**Problem to work on:** Of the entries below, restate word for word only the section that runs from the line with "green jar: 2 -> 0" to the line with "black tree: 0 -> 3", counting both ends.

/---

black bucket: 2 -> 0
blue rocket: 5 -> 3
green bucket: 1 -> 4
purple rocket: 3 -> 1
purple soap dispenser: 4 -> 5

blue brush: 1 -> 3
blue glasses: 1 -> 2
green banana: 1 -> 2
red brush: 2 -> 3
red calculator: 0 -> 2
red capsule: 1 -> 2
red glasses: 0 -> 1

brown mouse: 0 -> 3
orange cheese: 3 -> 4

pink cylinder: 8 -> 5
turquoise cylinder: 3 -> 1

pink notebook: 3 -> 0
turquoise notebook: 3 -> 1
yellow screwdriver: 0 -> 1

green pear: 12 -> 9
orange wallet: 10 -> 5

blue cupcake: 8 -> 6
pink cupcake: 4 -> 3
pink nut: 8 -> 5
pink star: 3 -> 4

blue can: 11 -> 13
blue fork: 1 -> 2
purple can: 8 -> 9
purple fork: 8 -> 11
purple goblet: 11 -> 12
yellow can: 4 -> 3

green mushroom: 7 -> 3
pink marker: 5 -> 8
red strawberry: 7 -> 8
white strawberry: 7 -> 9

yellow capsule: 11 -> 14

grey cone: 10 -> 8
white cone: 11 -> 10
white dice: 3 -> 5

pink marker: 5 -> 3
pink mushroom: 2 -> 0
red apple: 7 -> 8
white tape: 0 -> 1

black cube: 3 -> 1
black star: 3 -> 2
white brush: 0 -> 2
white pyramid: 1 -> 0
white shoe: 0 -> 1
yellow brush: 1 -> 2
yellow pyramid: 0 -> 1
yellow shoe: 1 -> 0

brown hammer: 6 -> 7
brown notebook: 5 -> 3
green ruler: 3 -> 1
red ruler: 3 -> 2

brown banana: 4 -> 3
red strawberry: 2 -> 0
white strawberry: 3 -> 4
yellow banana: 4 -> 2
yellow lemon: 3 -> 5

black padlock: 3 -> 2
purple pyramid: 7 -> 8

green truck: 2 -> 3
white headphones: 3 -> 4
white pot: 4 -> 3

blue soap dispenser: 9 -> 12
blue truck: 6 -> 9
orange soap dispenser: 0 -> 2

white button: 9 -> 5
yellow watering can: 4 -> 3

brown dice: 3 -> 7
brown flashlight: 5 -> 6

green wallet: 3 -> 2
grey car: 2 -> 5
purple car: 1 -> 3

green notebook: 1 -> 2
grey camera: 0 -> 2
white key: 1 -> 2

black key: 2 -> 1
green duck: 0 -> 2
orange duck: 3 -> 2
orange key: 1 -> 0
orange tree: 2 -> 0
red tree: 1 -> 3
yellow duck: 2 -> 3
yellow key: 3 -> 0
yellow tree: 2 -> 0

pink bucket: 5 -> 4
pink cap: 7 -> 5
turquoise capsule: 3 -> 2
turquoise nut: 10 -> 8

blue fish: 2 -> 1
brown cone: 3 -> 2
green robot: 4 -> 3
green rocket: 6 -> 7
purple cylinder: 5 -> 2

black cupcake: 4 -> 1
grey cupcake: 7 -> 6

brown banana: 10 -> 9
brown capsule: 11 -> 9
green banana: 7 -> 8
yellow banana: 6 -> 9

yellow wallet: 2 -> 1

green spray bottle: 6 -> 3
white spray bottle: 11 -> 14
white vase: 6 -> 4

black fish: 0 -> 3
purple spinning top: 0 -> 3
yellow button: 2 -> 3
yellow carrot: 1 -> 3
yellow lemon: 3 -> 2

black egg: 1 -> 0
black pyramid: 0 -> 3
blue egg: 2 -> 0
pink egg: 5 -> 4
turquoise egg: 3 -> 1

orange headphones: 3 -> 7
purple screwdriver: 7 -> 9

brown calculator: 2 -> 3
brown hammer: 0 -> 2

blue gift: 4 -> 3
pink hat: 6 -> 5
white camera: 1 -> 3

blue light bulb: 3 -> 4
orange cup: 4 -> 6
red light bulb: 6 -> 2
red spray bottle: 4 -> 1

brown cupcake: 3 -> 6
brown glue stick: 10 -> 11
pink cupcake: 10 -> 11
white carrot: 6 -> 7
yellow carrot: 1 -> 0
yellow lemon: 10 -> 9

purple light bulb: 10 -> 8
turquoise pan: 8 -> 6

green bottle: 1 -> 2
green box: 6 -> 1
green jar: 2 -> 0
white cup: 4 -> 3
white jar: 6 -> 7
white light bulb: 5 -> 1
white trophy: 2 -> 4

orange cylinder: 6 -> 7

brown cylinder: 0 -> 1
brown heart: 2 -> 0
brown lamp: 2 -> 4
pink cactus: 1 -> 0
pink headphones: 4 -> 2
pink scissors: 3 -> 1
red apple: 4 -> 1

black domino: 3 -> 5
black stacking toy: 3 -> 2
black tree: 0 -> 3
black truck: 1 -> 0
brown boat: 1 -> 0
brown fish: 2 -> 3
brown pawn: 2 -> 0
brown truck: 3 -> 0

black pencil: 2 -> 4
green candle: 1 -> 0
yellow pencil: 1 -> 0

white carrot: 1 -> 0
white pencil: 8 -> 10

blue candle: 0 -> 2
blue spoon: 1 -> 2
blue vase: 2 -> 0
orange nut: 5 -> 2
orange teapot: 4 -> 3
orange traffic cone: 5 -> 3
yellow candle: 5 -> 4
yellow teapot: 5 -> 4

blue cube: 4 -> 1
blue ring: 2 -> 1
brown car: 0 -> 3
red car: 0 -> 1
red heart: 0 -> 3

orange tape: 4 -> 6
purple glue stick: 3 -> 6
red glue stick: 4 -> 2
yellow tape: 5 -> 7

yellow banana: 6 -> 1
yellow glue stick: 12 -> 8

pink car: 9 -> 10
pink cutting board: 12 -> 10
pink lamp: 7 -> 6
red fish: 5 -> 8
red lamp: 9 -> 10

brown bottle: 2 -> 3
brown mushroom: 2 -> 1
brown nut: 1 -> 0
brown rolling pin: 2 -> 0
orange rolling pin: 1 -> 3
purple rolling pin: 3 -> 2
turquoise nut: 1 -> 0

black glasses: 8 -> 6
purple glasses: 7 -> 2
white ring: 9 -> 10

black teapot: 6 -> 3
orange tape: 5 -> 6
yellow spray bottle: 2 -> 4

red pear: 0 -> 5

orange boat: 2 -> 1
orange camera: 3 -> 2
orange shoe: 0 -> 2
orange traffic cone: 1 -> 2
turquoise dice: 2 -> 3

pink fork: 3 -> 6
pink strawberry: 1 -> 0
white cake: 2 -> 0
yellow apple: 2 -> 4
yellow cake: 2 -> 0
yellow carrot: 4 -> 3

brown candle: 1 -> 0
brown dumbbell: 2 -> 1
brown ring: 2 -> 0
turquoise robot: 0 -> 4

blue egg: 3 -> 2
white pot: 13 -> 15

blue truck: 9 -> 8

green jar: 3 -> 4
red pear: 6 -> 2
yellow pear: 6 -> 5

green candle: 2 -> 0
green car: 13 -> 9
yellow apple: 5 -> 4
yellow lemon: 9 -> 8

\---

**Written solution:**
green jar: 2 -> 0
white cup: 4 -> 3
white jar: 6 -> 7
white light bulb: 5 -> 1
white trophy: 2 -> 4

orange cylinder: 6 -> 7

brown cylinder: 0 -> 1
brown heart: 2 -> 0
brown lamp: 2 -> 4
pink cactus: 1 -> 0
pink headphones: 4 -> 2
pink scissors: 3 -> 1
red apple: 4 -> 1

black domino: 3 -> 5
black stacking toy: 3 -> 2
black tree: 0 -> 3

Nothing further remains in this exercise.